To do >> Transcribe the entries below word for word, beginning at the line with "U2 pin V+: GND -> VS" and stopping after the line with "R2: 22k (VMID, VS) -> 22k (GND, VMID)"; drop all pictures.

Supplied material >>
[Start of Attachment]

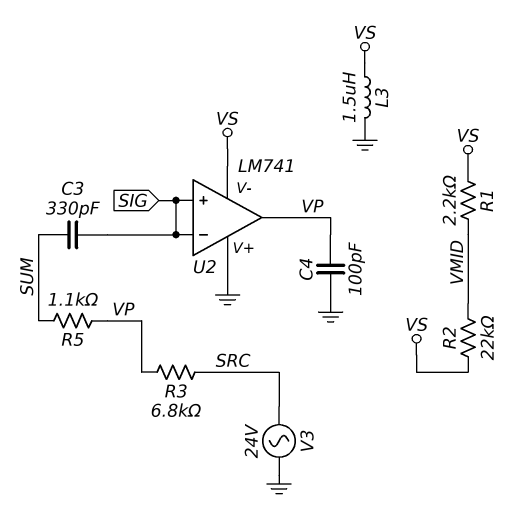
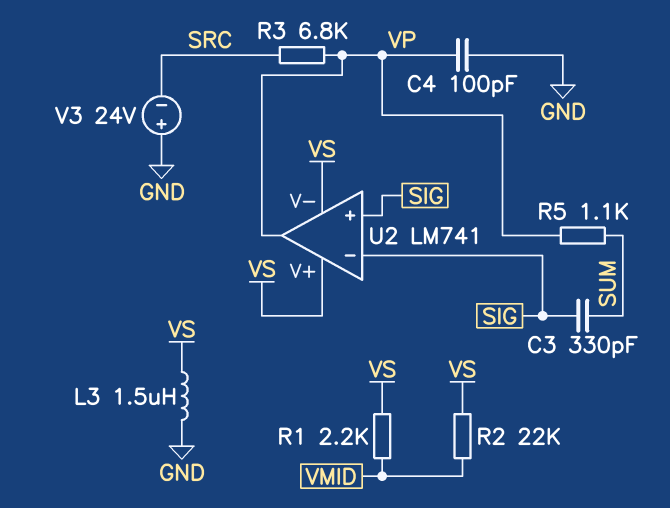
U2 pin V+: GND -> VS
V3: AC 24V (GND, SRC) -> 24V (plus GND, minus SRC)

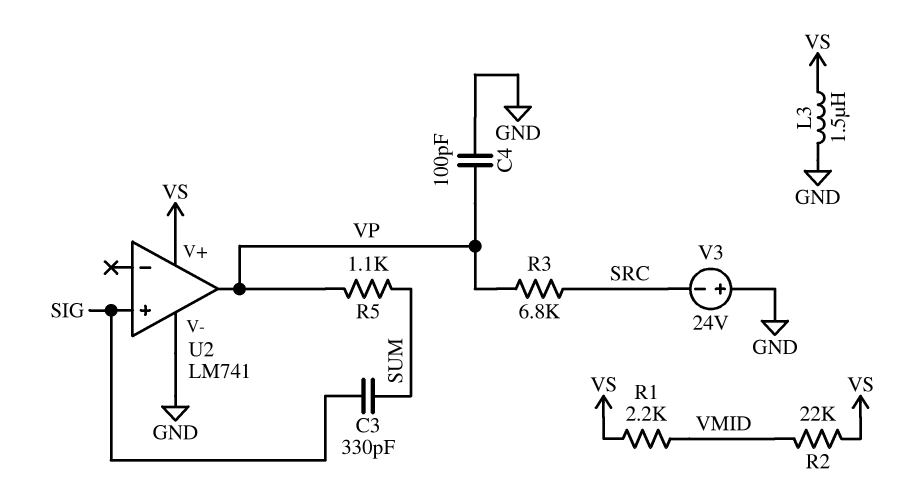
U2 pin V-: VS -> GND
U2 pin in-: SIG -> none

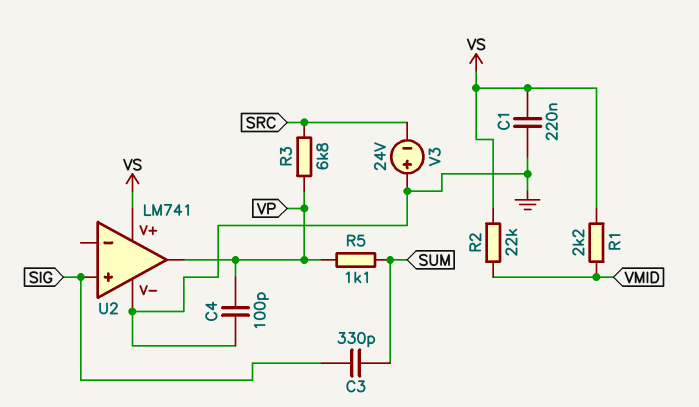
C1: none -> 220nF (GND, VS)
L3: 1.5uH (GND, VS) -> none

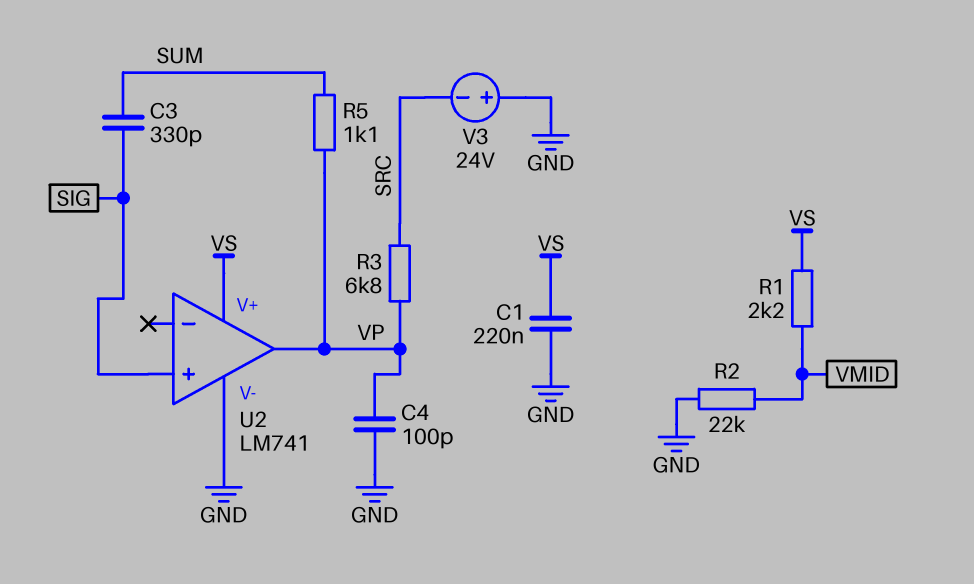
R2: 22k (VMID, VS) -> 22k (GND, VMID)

[End of Attachment]
[Start of Attachment]

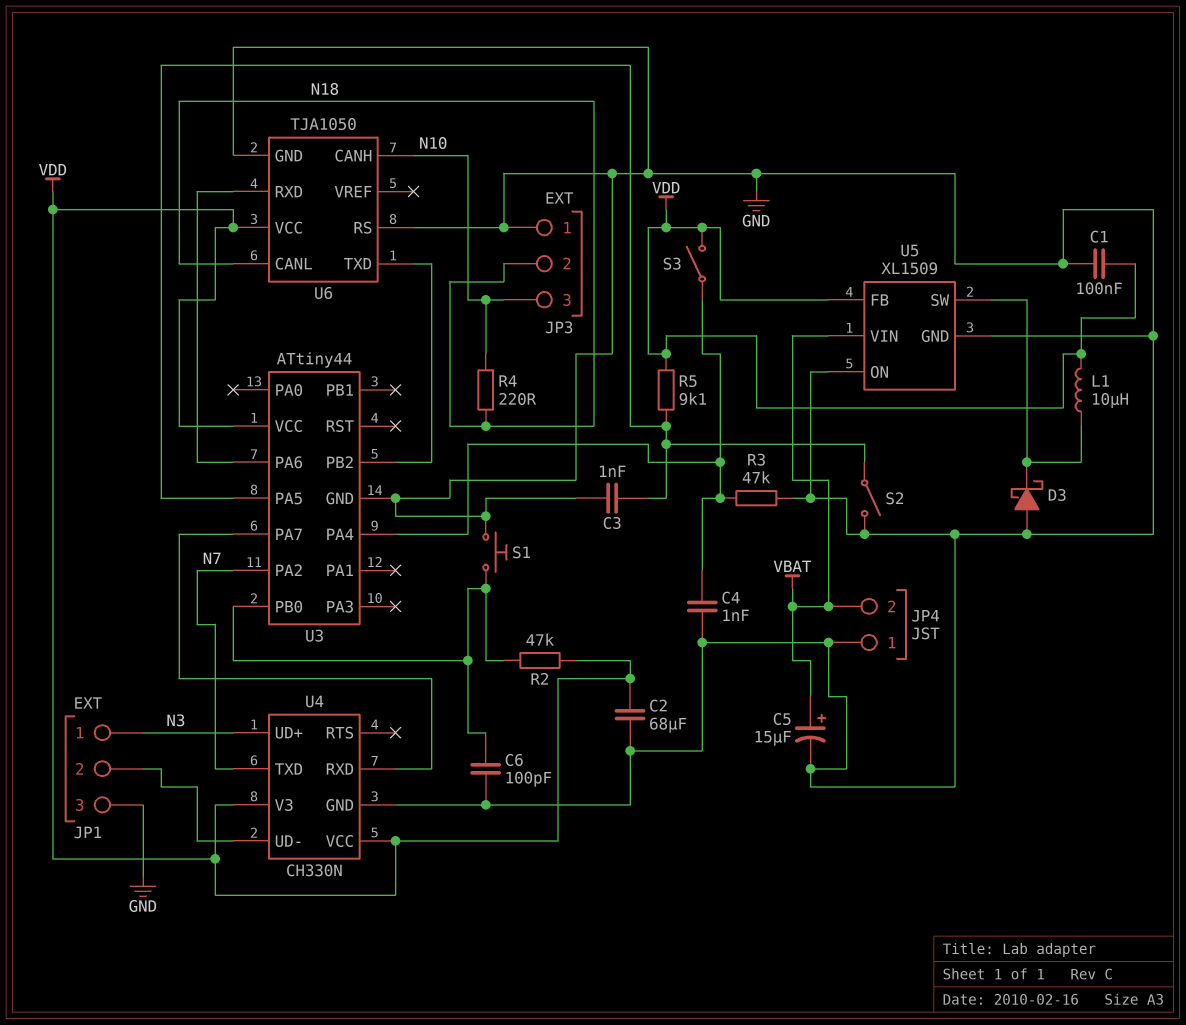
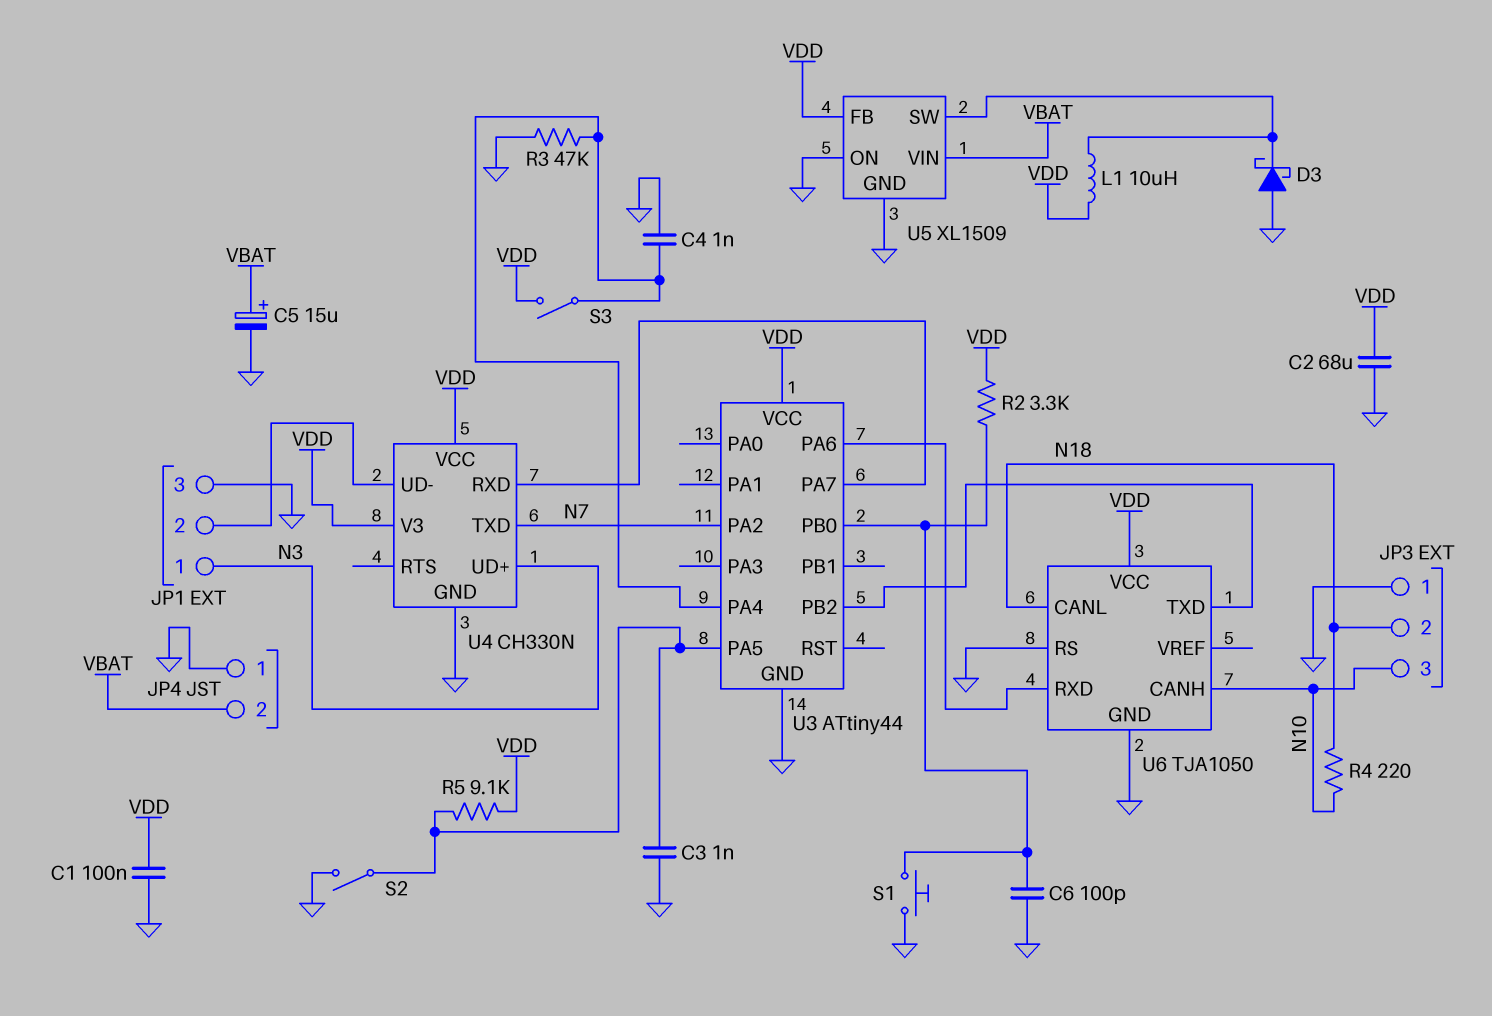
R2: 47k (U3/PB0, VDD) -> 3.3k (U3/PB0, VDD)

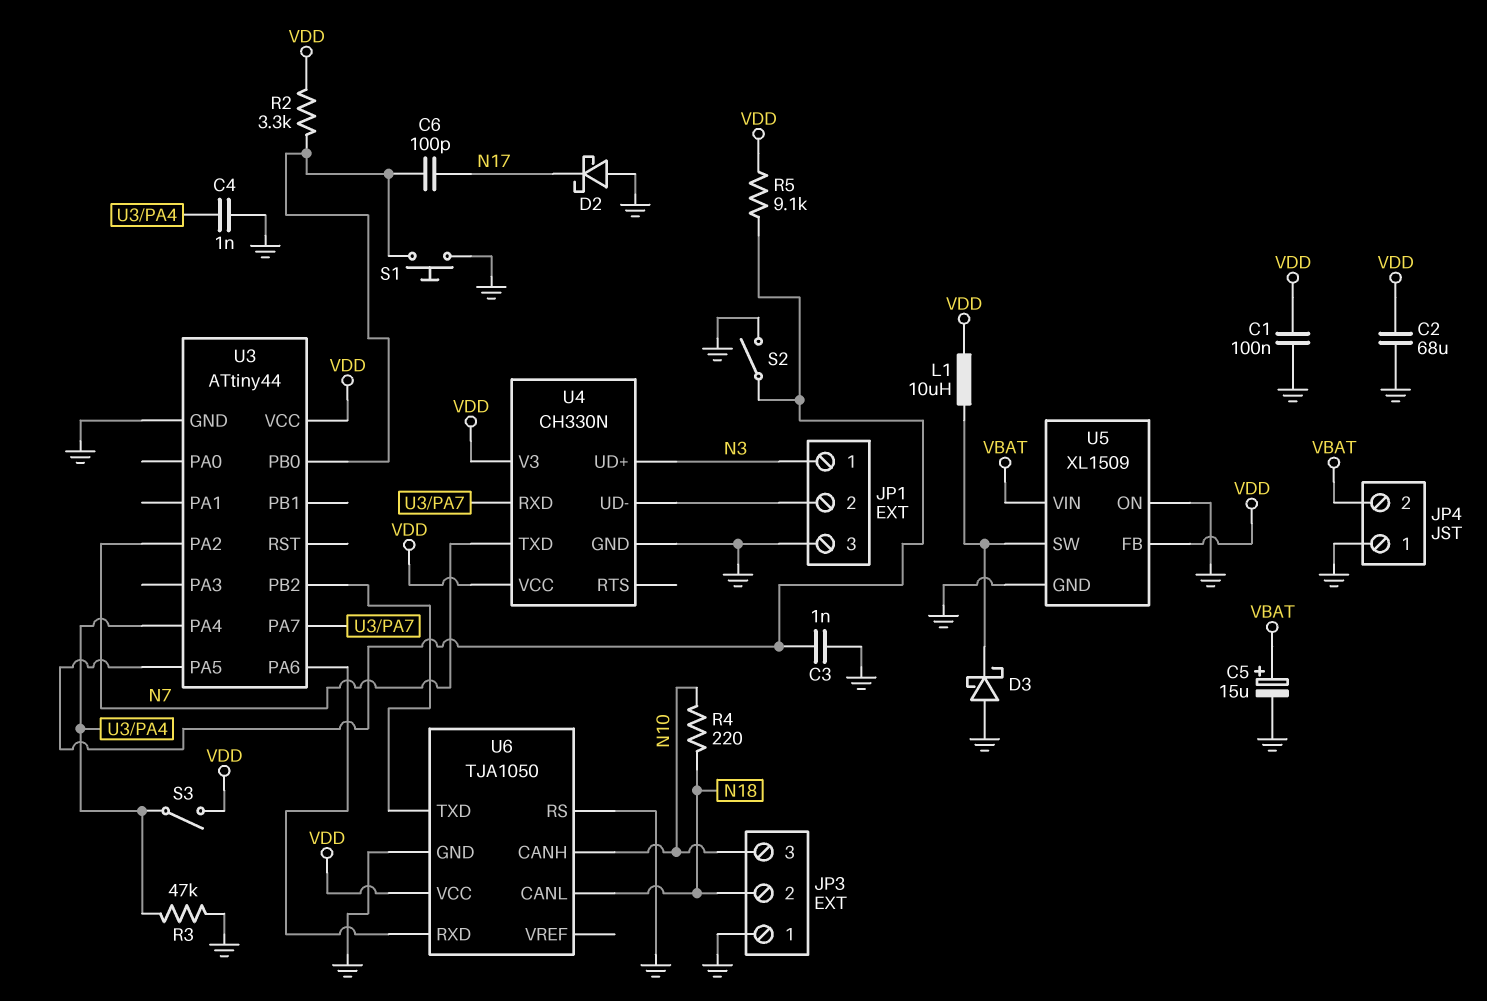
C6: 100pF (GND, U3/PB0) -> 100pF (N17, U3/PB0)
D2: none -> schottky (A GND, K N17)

[End of Attachment]

Task result >>
U2 pin V+: GND -> VS
V3: AC 24V (GND, SRC) -> 24V (plus GND, minus SRC)

U2 pin V-: VS -> GND
U2 pin in-: SIG -> none

C1: none -> 220nF (GND, VS)
L3: 1.5uH (GND, VS) -> none

R2: 22k (VMID, VS) -> 22k (GND, VMID)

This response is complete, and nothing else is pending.